--- Instructions for the task ---
When you reach the entries below, transcribe each line word for word.

(Object state change records)

■ ■ ■ ■ ■

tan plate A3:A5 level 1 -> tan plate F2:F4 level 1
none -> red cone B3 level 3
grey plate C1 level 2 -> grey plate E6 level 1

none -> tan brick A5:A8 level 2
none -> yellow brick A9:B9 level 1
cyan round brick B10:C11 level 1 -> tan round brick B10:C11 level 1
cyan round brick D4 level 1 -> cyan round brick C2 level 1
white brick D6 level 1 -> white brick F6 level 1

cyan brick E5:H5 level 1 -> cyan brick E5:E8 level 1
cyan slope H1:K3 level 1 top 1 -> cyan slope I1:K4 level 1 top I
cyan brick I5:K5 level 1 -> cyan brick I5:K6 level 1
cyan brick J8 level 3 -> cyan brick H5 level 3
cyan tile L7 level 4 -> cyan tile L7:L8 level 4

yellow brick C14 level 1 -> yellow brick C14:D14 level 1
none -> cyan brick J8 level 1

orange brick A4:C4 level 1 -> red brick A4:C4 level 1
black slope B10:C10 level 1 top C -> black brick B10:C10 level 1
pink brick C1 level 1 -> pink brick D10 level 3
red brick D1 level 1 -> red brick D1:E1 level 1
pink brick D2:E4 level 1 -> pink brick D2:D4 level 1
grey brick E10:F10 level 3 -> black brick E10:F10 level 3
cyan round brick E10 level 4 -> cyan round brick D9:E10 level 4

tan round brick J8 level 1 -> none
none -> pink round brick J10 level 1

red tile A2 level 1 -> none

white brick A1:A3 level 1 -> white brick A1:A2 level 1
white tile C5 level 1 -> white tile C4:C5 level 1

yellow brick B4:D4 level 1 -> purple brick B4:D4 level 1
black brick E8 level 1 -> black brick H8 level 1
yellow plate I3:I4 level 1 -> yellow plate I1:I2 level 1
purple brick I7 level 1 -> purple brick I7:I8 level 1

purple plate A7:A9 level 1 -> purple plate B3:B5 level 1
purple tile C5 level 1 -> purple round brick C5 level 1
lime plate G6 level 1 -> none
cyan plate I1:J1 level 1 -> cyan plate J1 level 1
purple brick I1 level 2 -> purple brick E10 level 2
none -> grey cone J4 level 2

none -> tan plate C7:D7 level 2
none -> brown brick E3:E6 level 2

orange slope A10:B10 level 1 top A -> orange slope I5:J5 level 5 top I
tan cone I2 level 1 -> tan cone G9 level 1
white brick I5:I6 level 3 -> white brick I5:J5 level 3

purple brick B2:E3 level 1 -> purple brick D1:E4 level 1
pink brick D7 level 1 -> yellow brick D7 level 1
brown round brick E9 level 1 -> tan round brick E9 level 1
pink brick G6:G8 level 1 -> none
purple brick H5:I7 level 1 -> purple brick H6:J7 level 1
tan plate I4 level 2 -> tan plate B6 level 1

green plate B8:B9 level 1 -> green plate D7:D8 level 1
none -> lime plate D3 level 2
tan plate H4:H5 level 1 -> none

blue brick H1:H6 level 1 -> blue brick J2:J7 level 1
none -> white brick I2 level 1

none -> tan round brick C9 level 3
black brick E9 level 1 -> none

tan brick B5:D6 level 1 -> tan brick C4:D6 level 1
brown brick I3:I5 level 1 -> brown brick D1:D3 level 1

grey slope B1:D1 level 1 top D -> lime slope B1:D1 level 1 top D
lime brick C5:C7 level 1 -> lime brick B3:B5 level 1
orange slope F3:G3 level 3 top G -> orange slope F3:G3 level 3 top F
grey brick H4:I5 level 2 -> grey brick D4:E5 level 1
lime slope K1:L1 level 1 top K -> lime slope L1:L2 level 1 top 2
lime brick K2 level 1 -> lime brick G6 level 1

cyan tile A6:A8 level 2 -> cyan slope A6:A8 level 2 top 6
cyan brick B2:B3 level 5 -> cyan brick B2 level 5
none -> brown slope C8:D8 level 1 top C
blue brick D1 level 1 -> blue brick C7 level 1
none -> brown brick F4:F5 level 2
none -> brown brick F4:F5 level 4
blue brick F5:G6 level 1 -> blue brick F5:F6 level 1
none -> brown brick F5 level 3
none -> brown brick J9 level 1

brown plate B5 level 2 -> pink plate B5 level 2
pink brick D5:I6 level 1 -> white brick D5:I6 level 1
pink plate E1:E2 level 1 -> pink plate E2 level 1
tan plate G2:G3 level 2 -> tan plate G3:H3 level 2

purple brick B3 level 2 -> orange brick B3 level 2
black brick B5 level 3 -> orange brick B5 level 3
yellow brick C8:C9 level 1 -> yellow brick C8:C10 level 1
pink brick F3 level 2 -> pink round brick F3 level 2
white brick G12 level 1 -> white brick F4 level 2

■ ■ ■ ■ ■

--- Reply ---
tan plate A3:A5 level 1 -> tan plate F2:F4 level 1
none -> red cone B3 level 3
grey plate C1 level 2 -> grey plate E6 level 1

none -> tan brick A5:A8 level 2
none -> yellow brick A9:B9 level 1
cyan round brick B10:C11 level 1 -> tan round brick B10:C11 level 1
cyan round brick D4 level 1 -> cyan round brick C2 level 1
white brick D6 level 1 -> white brick F6 level 1

cyan brick E5:H5 level 1 -> cyan brick E5:E8 level 1
cyan slope H1:K3 level 1 top 1 -> cyan slope I1:K4 level 1 top I
cyan brick I5:K5 level 1 -> cyan brick I5:K6 level 1
cyan brick J8 level 3 -> cyan brick H5 level 3
cyan tile L7 level 4 -> cyan tile L7:L8 level 4

yellow brick C14 level 1 -> yellow brick C14:D14 level 1
none -> cyan brick J8 level 1

orange brick A4:C4 level 1 -> red brick A4:C4 level 1
black slope B10:C10 level 1 top C -> black brick B10:C10 level 1
pink brick C1 level 1 -> pink brick D10 level 3
red brick D1 level 1 -> red brick D1:E1 level 1
pink brick D2:E4 level 1 -> pink brick D2:D4 level 1
grey brick E10:F10 level 3 -> black brick E10:F10 level 3
cyan round brick E10 level 4 -> cyan round brick D9:E10 level 4

tan round brick J8 level 1 -> none
none -> pink round brick J10 level 1

red tile A2 level 1 -> none

white brick A1:A3 level 1 -> white brick A1:A2 level 1
white tile C5 level 1 -> white tile C4:C5 level 1

yellow brick B4:D4 level 1 -> purple brick B4:D4 level 1
black brick E8 level 1 -> black brick H8 level 1
yellow plate I3:I4 level 1 -> yellow plate I1:I2 level 1
purple brick I7 level 1 -> purple brick I7:I8 level 1

purple plate A7:A9 level 1 -> purple plate B3:B5 level 1
purple tile C5 level 1 -> purple round brick C5 level 1
lime plate G6 level 1 -> none
cyan plate I1:J1 level 1 -> cyan plate J1 level 1
purple brick I1 level 2 -> purple brick E10 level 2
none -> grey cone J4 level 2

none -> tan plate C7:D7 level 2
none -> brown brick E3:E6 level 2

orange slope A10:B10 level 1 top A -> orange slope I5:J5 level 5 top I
tan cone I2 level 1 -> tan cone G9 level 1
white brick I5:I6 level 3 -> white brick I5:J5 level 3

purple brick B2:E3 level 1 -> purple brick D1:E4 level 1
pink brick D7 level 1 -> yellow brick D7 level 1
brown round brick E9 level 1 -> tan round brick E9 level 1
pink brick G6:G8 level 1 -> none
purple brick H5:I7 level 1 -> purple brick H6:J7 level 1
tan plate I4 level 2 -> tan plate B6 level 1

green plate B8:B9 level 1 -> green plate D7:D8 level 1
none -> lime plate D3 level 2
tan plate H4:H5 level 1 -> none

blue brick H1:H6 level 1 -> blue brick J2:J7 level 1
none -> white brick I2 level 1

none -> tan round brick C9 level 3
black brick E9 level 1 -> none

tan brick B5:D6 level 1 -> tan brick C4:D6 level 1
brown brick I3:I5 level 1 -> brown brick D1:D3 level 1

grey slope B1:D1 level 1 top D -> lime slope B1:D1 level 1 top D
lime brick C5:C7 level 1 -> lime brick B3:B5 level 1
orange slope F3:G3 level 3 top G -> orange slope F3:G3 level 3 top F
grey brick H4:I5 level 2 -> grey brick D4:E5 level 1
lime slope K1:L1 level 1 top K -> lime slope L1:L2 level 1 top 2
lime brick K2 level 1 -> lime brick G6 level 1

cyan tile A6:A8 level 2 -> cyan slope A6:A8 level 2 top 6
cyan brick B2:B3 level 5 -> cyan brick B2 level 5
none -> brown slope C8:D8 level 1 top C
blue brick D1 level 1 -> blue brick C7 level 1
none -> brown brick F4:F5 level 2
none -> brown brick F4:F5 level 4
blue brick F5:G6 level 1 -> blue brick F5:F6 level 1
none -> brown brick F5 level 3
none -> brown brick J9 level 1

brown plate B5 level 2 -> pink plate B5 level 2
pink brick D5:I6 level 1 -> white brick D5:I6 level 1
pink plate E1:E2 level 1 -> pink plate E2 level 1
tan plate G2:G3 level 2 -> tan plate G3:H3 level 2

purple brick B3 level 2 -> orange brick B3 level 2
black brick B5 level 3 -> orange brick B5 level 3
yellow brick C8:C9 level 1 -> yellow brick C8:C10 level 1
pink brick F3 level 2 -> pink round brick F3 level 2
white brick G12 level 1 -> white brick F4 level 2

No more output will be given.